> WHAT YOU NEED TO DO
Please repeat every entry exactly as written, but skip the pictures.

> DATA EXCERPTS
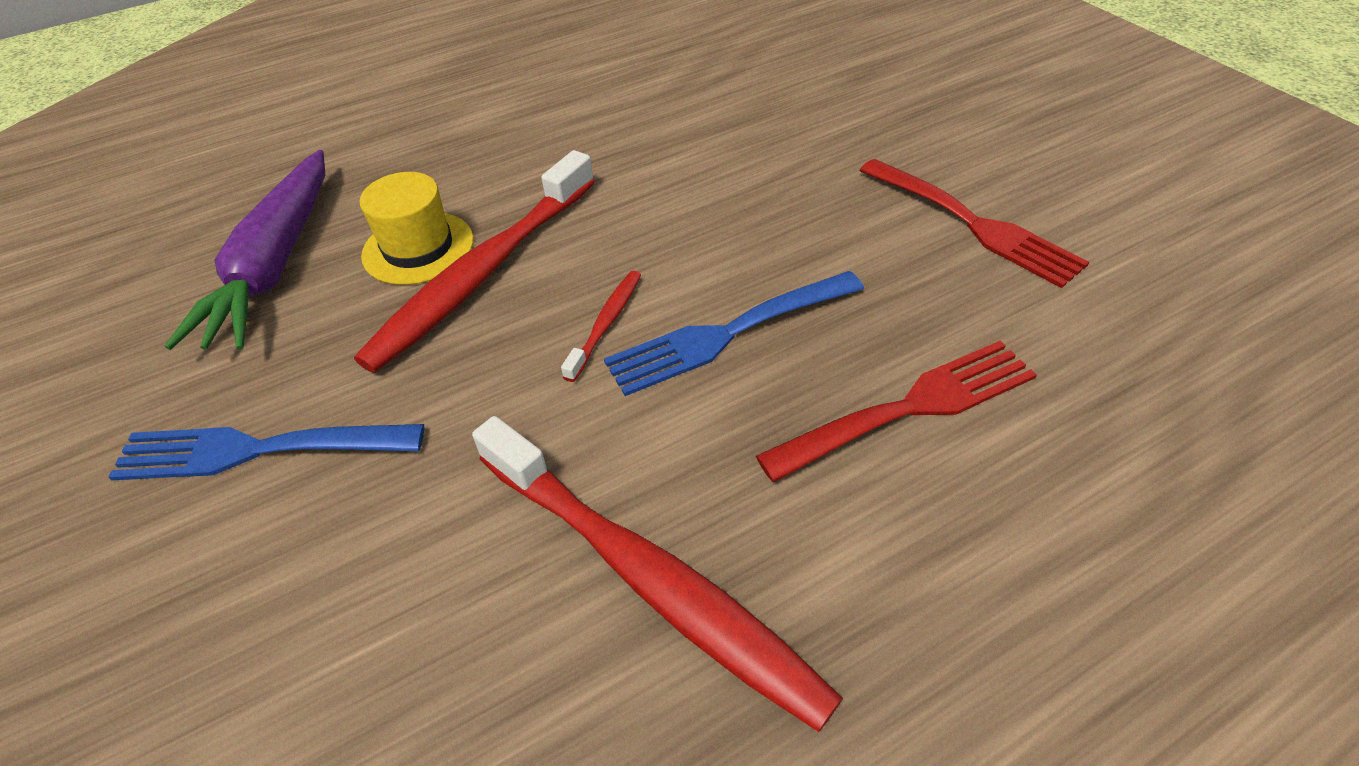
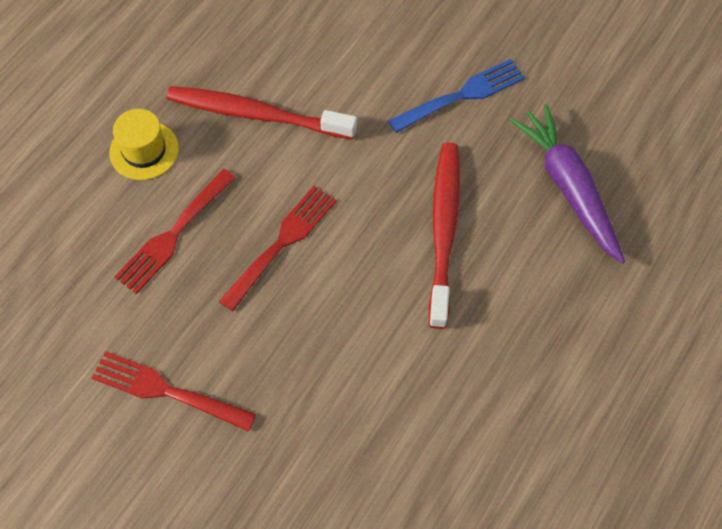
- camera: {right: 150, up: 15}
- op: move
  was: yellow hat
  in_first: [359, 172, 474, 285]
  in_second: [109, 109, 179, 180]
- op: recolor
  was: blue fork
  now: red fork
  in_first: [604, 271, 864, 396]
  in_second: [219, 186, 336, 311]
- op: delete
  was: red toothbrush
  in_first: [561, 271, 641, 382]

> OUTPUT FOR THIS EXERCISE
- camera: {right: 150, up: 15}
- op: move
  was: yellow hat
  in_first: [359, 172, 474, 285]
  in_second: [109, 109, 179, 180]
- op: recolor
  was: blue fork
  now: red fork
  in_first: [604, 271, 864, 396]
  in_second: [219, 186, 336, 311]
- op: delete
  was: red toothbrush
  in_first: [561, 271, 641, 382]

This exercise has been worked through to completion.